#### Your assignment
Lines with the word "black" in them must be copied from the records below.
------------------------------------
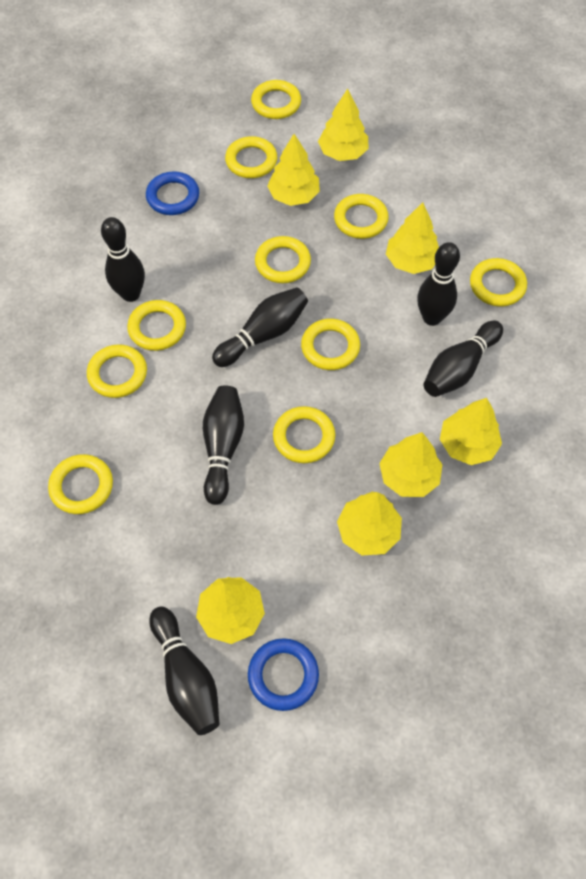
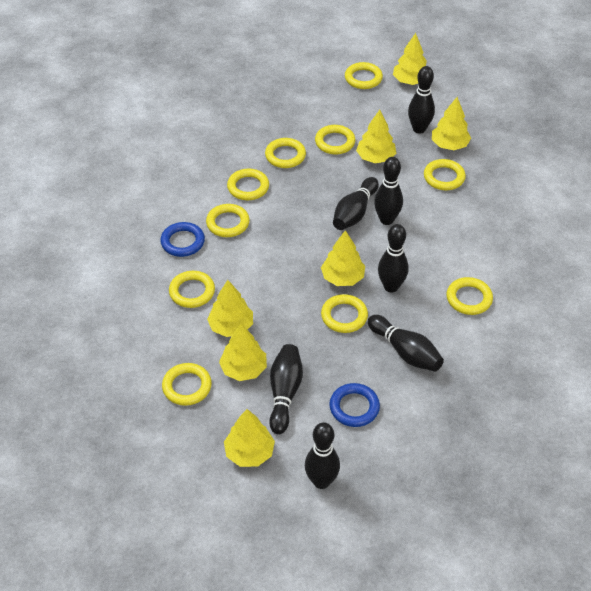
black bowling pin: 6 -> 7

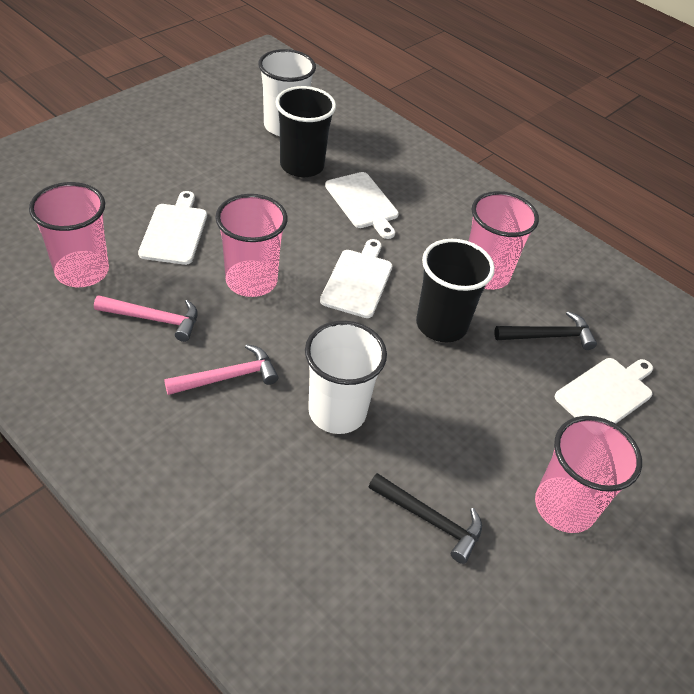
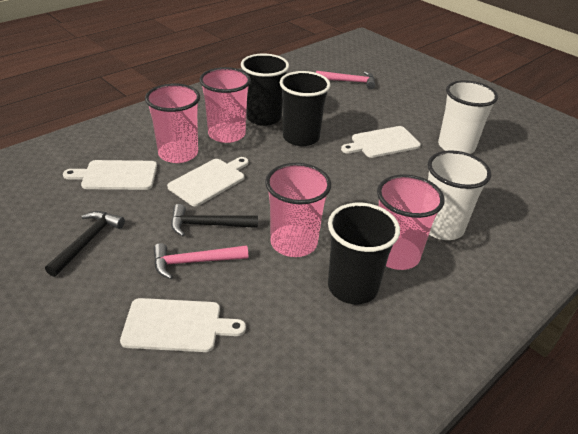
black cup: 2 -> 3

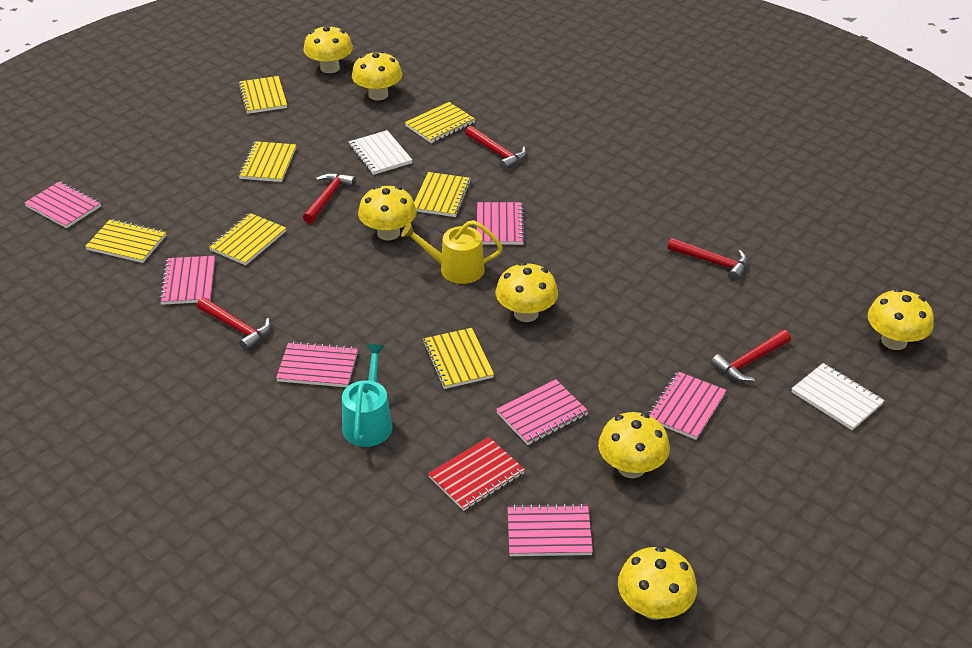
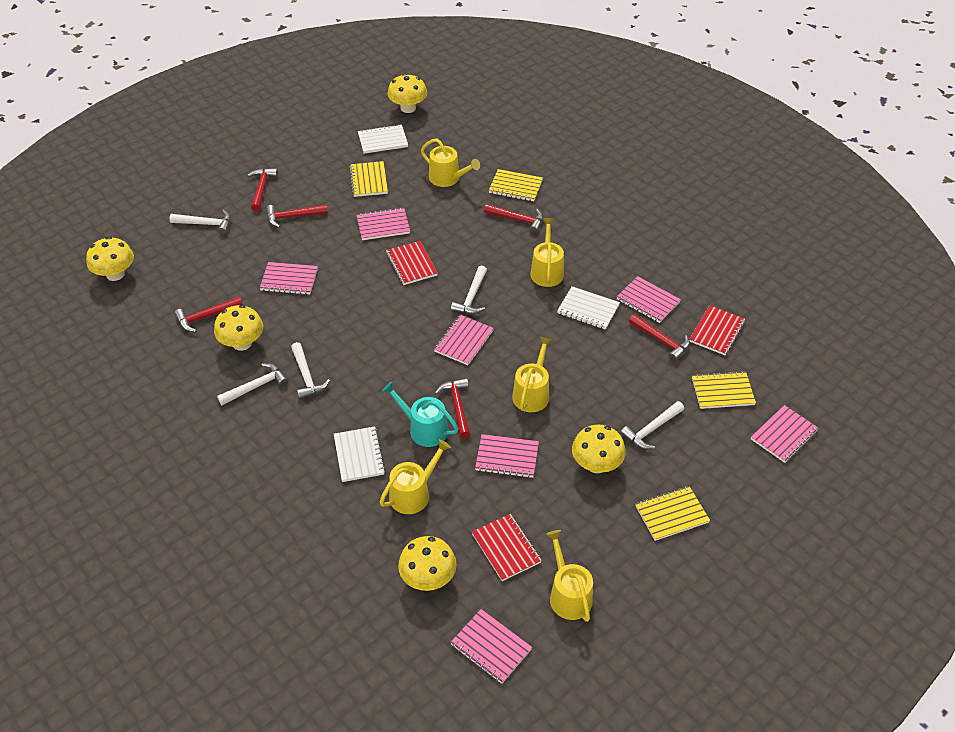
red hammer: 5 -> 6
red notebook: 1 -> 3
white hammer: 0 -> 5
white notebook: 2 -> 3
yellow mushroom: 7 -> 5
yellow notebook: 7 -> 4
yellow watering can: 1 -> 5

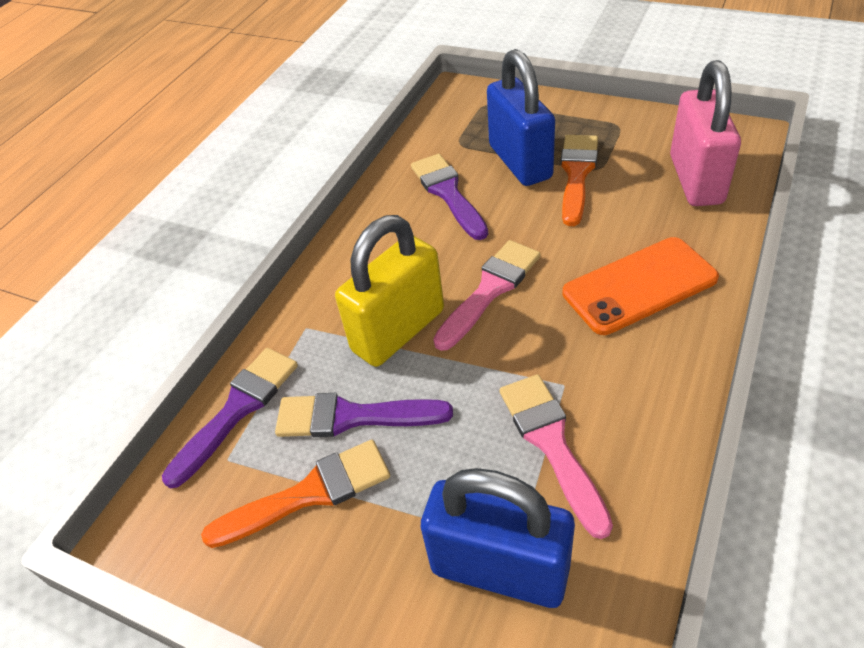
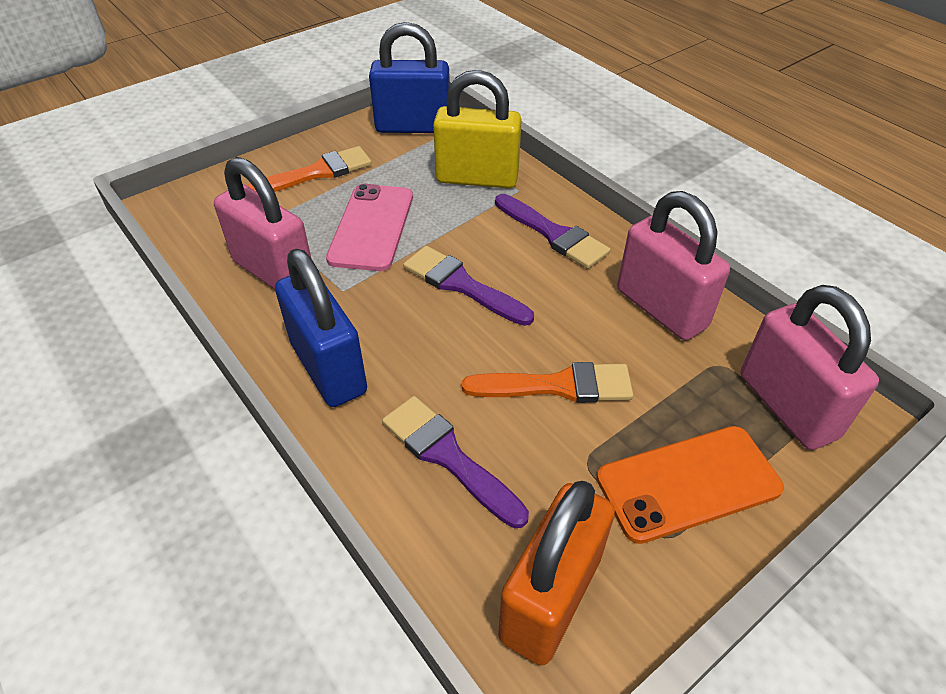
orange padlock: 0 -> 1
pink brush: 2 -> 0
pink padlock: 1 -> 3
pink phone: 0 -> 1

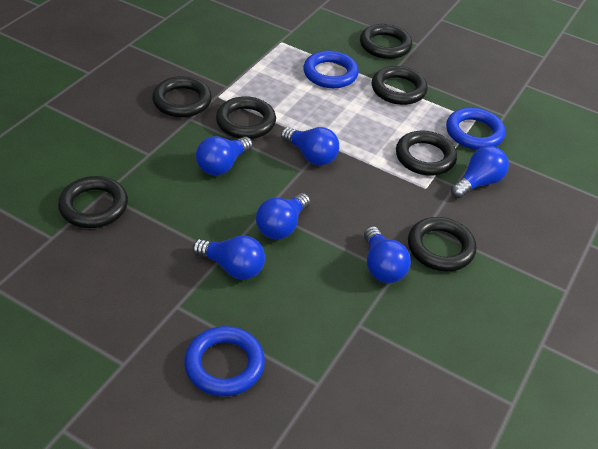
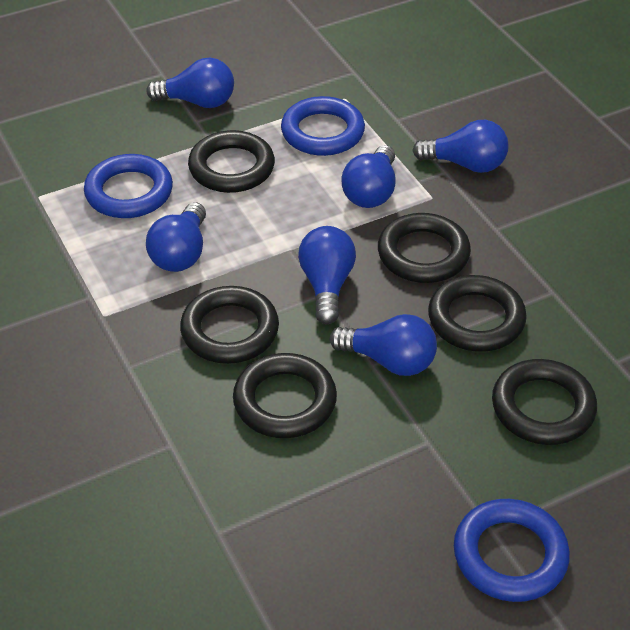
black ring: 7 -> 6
------------------------------------
#### Completed exercise
black bowling pin: 6 -> 7
black cup: 2 -> 3
black ring: 7 -> 6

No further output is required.